| Activity |
In the data below, which lines hold the word "brick"? Copy them.

───── Dataset extract

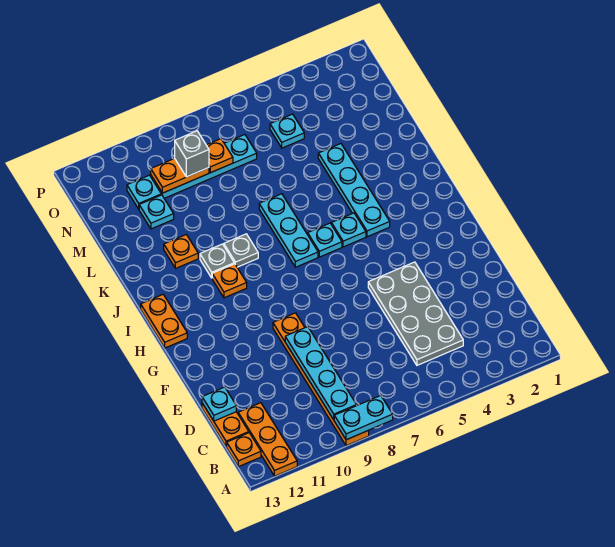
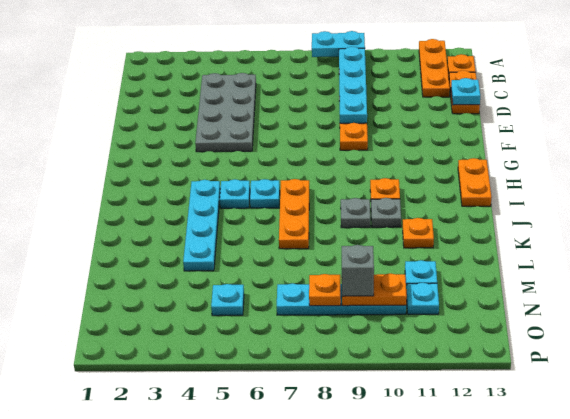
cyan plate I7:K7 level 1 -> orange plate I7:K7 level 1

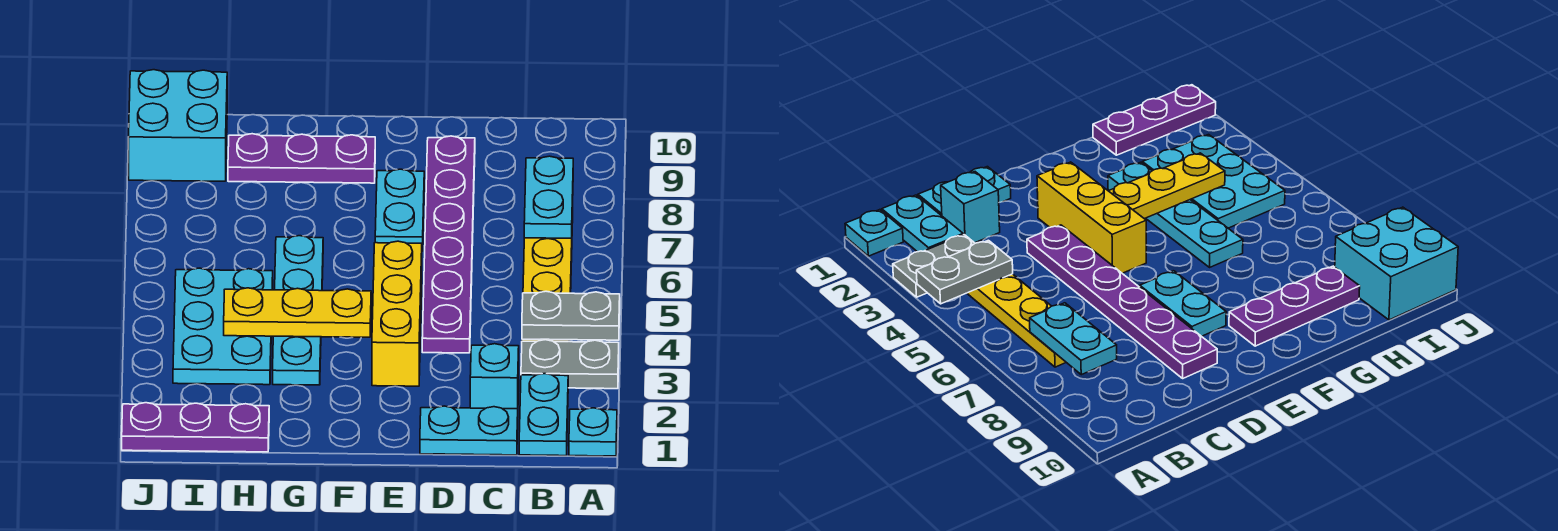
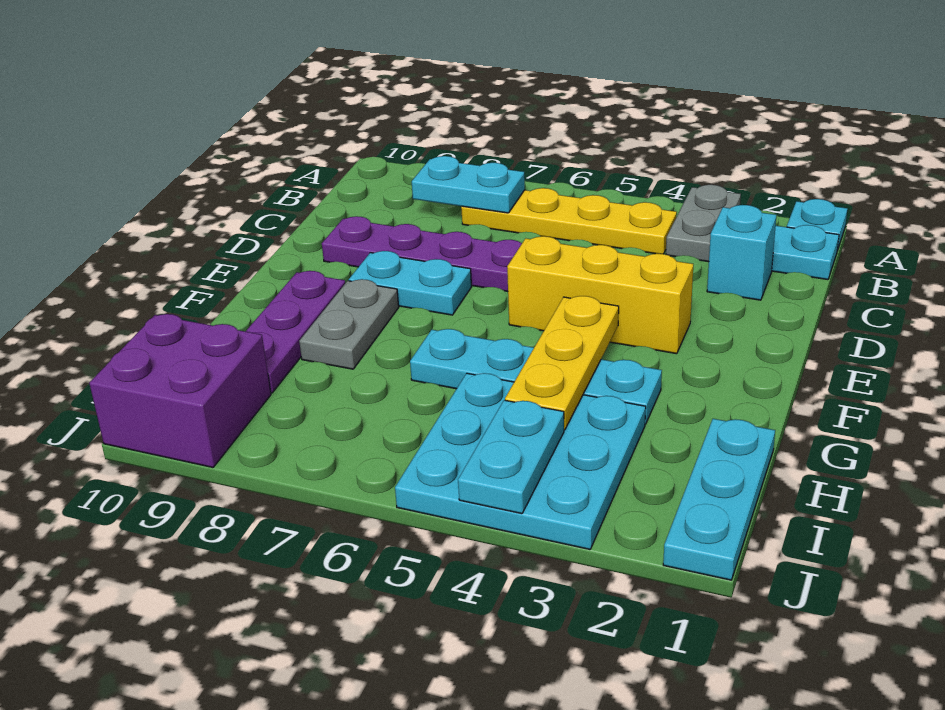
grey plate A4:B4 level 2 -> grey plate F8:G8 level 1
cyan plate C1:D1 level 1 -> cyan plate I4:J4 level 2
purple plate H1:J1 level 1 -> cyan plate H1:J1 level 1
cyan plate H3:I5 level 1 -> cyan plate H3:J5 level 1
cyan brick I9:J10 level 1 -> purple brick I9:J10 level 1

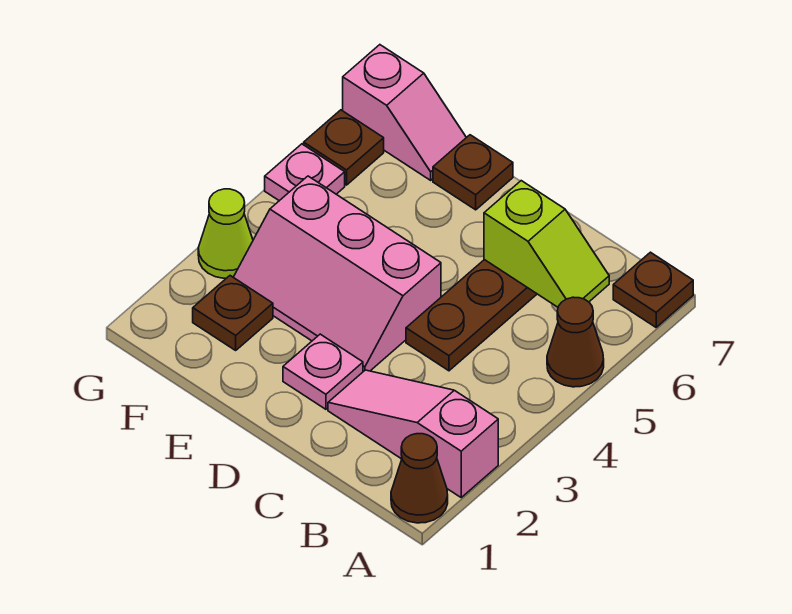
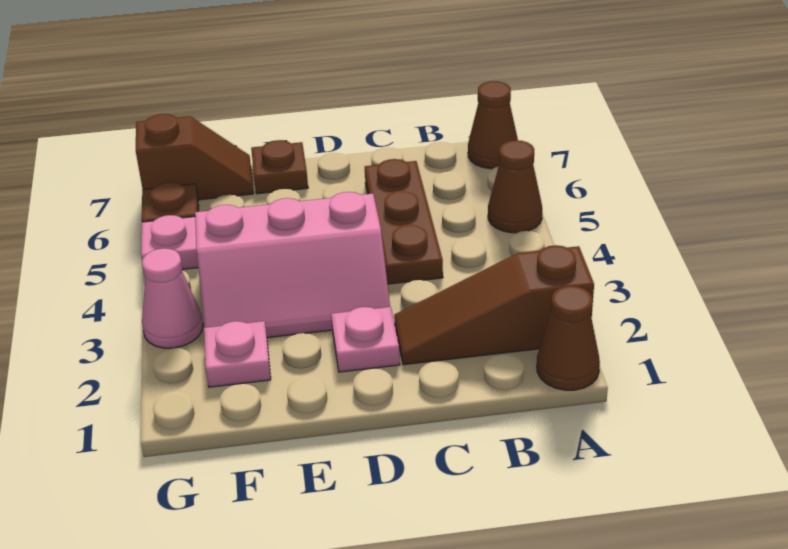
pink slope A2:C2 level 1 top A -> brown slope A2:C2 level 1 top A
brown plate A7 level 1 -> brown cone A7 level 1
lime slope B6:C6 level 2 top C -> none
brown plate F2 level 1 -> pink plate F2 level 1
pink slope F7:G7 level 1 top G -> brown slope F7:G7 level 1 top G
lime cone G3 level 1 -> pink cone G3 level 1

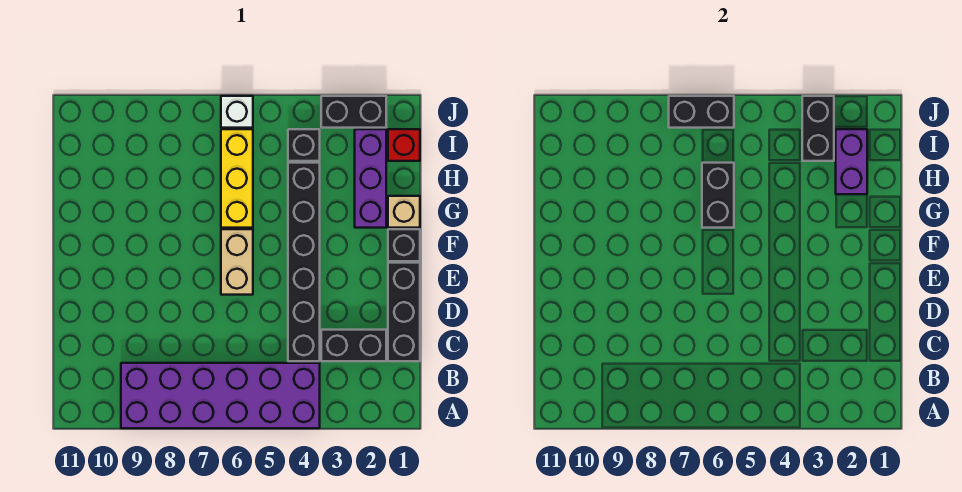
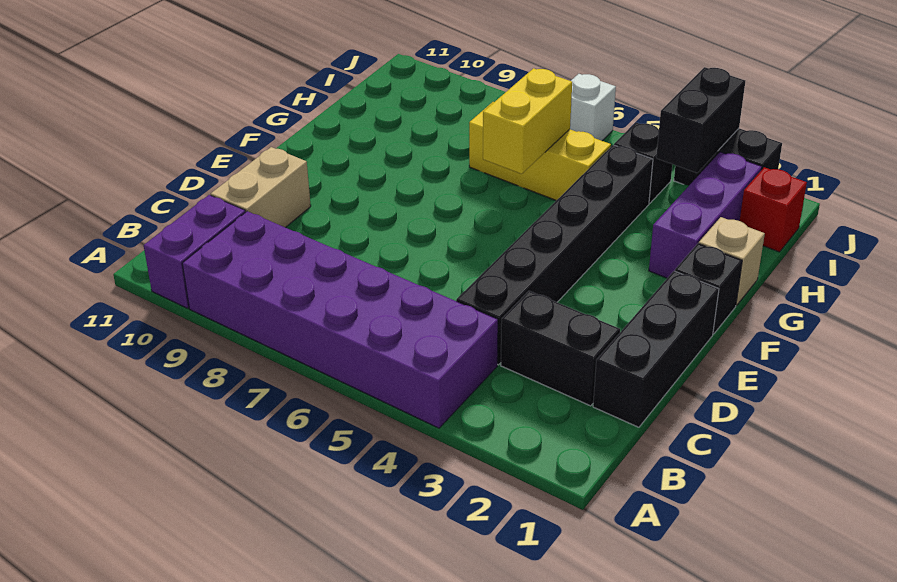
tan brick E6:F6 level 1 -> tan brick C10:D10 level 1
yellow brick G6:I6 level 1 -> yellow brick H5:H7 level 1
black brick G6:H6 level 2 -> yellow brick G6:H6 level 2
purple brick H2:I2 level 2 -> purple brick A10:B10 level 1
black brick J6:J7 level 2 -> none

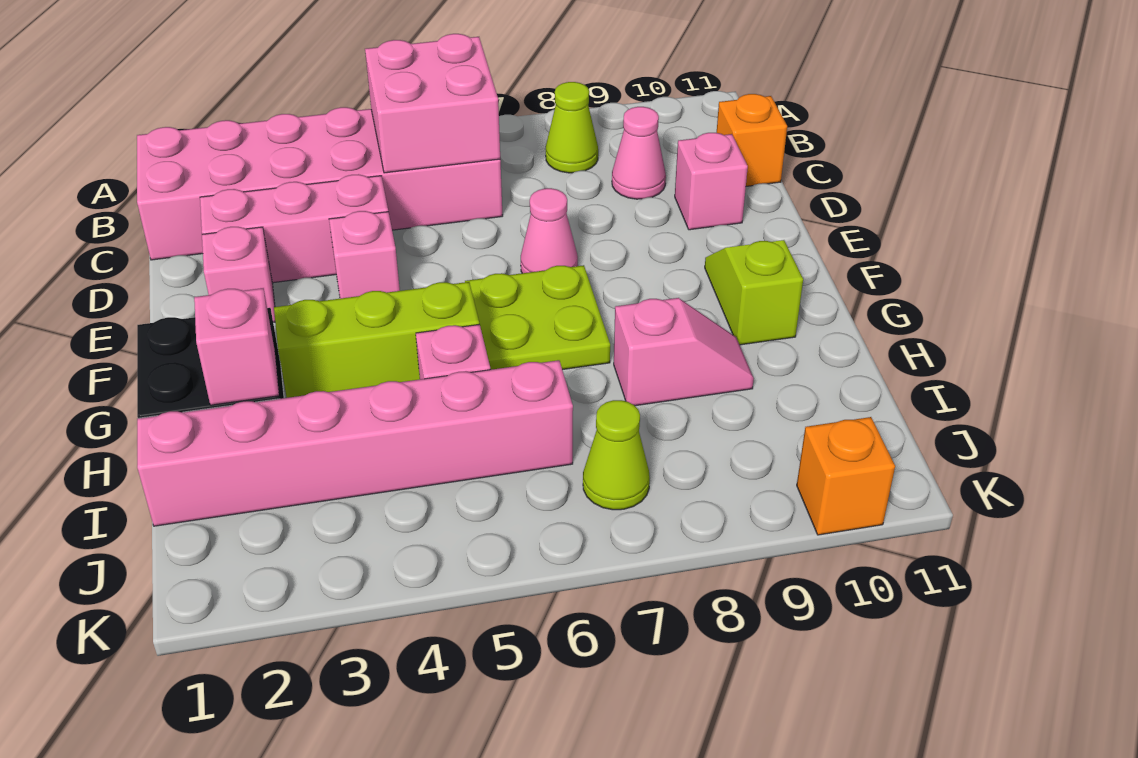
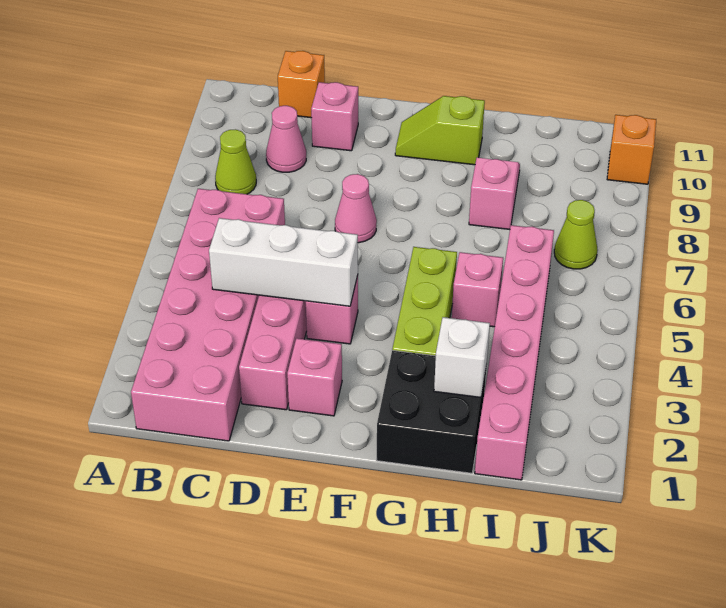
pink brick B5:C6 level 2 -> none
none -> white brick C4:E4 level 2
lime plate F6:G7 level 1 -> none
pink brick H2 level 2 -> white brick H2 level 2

──────────

| Result of this task |
cyan brick I9:J10 level 1 -> purple brick I9:J10 level 1
tan brick E6:F6 level 1 -> tan brick C10:D10 level 1
yellow brick G6:I6 level 1 -> yellow brick H5:H7 level 1
black brick G6:H6 level 2 -> yellow brick G6:H6 level 2
purple brick H2:I2 level 2 -> purple brick A10:B10 level 1
black brick J6:J7 level 2 -> none
pink brick B5:C6 level 2 -> none
none -> white brick C4:E4 level 2
pink brick H2 level 2 -> white brick H2 level 2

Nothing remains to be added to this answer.